In the entries below, find the line with "camera: 85 degrees left, 15 degrees up" and the line with "(208, 332) = (580, 364): turquoise"; give again those lines and every line between them, exactly.

START STORED DATA

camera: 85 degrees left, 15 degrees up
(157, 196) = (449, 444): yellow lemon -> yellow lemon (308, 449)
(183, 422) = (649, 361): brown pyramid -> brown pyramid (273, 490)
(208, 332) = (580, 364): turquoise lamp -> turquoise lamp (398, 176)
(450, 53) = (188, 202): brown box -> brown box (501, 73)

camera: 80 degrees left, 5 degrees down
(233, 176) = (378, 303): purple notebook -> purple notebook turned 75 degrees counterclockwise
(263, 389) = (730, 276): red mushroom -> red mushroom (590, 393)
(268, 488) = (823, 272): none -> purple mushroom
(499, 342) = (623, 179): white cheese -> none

END STORED DATA
START STORED DATA

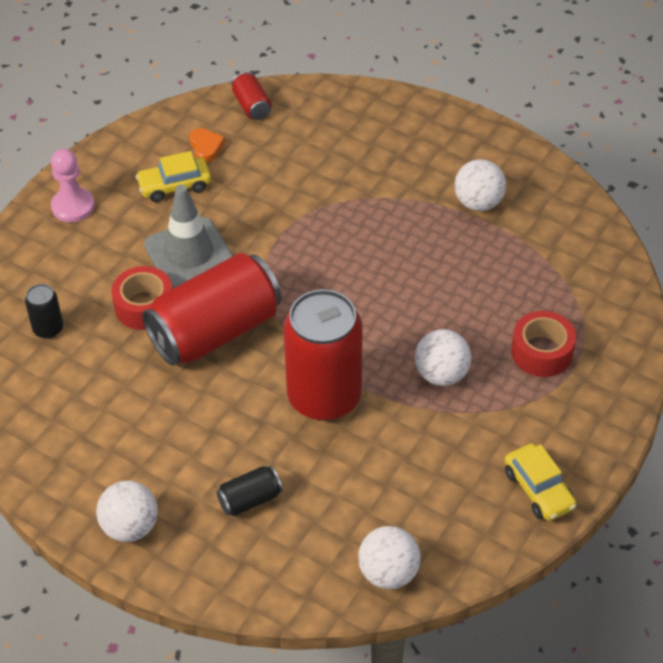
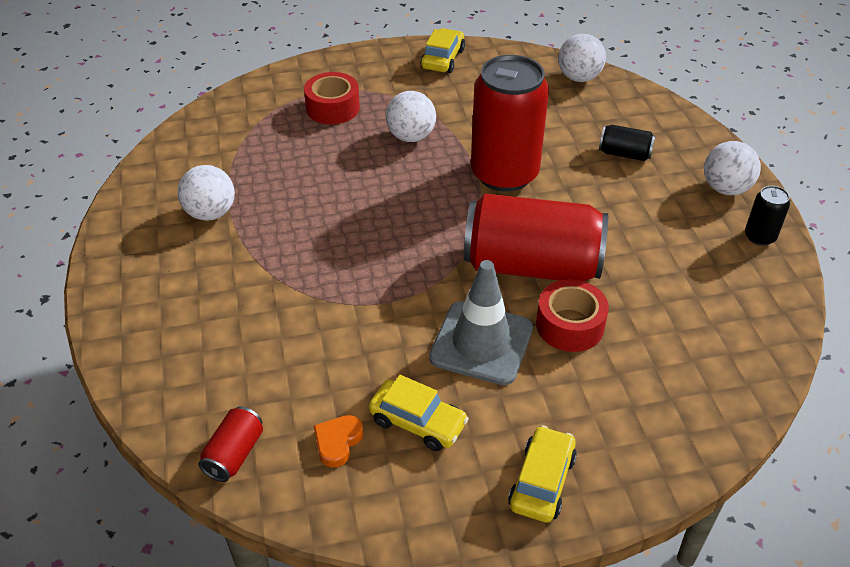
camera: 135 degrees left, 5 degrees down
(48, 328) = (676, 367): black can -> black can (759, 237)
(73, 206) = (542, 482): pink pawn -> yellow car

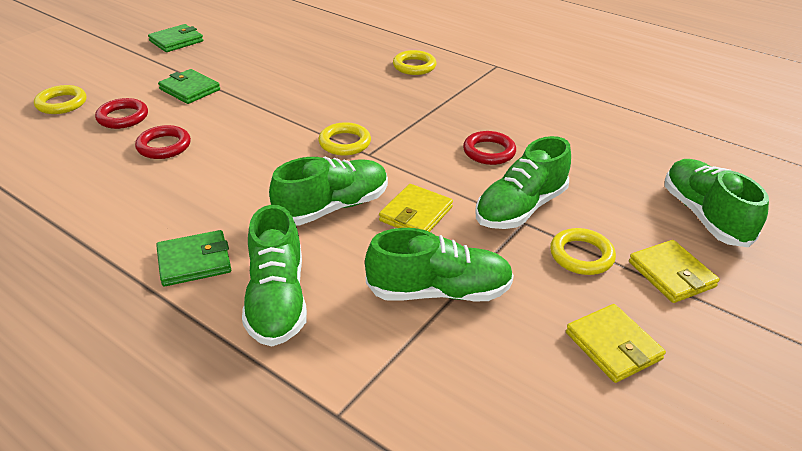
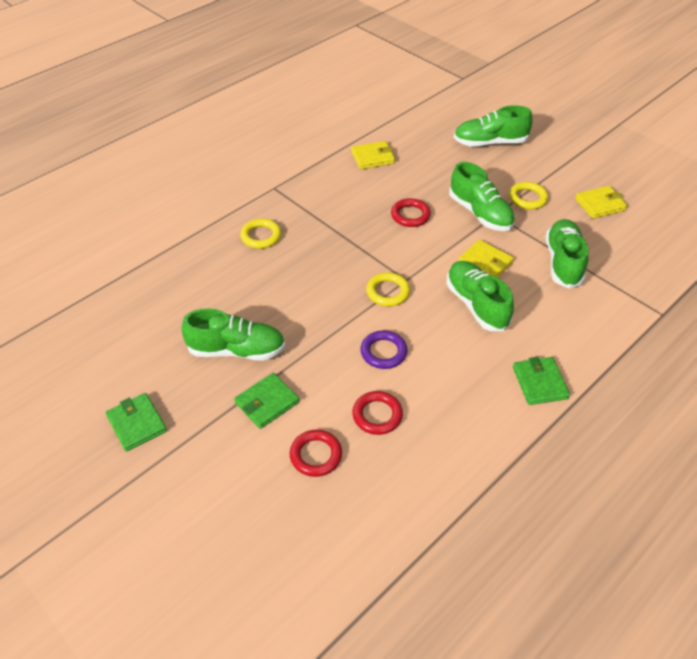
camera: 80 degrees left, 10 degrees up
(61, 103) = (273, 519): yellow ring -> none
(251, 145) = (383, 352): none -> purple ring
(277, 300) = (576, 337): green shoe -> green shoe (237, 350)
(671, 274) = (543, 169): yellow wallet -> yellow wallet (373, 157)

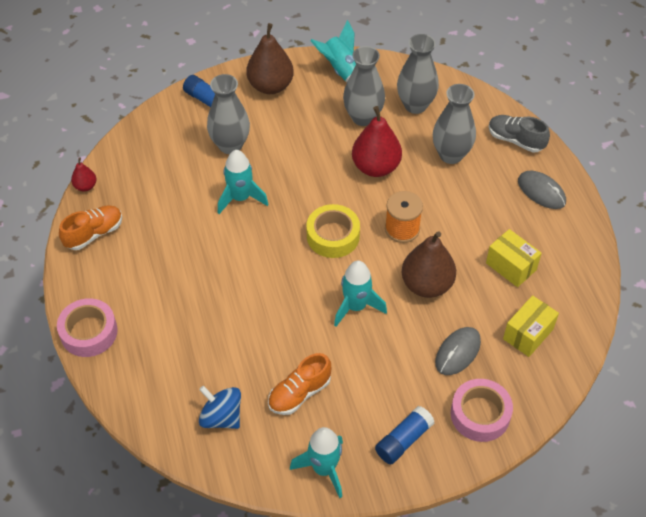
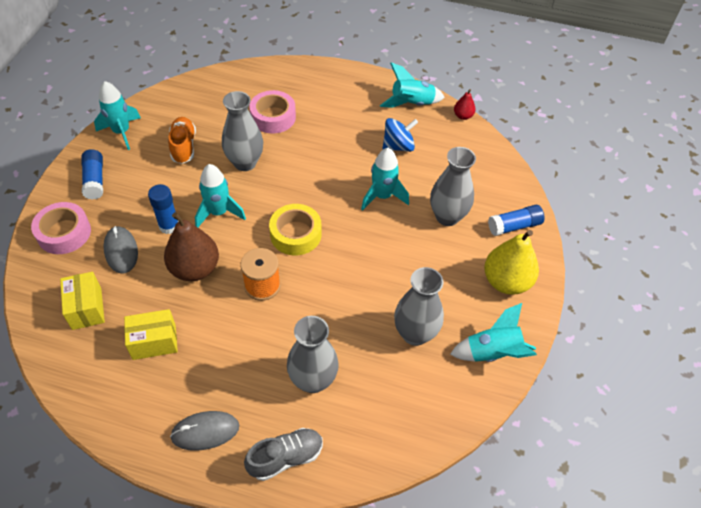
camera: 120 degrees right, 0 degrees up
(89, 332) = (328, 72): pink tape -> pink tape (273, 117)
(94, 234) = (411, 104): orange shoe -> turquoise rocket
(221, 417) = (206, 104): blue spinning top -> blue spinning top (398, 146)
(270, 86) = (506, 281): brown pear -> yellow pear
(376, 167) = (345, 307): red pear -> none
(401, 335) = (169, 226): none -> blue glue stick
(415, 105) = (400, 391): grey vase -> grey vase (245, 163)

END STORED DATA

TASK SOLUTION
camera: 85 degrees left, 15 degrees up
(157, 196) = (449, 444): yellow lemon -> yellow lemon (308, 449)
(183, 422) = (649, 361): brown pyramid -> brown pyramid (273, 490)
(208, 332) = (580, 364): turquoise lamp -> turquoise lamp (398, 176)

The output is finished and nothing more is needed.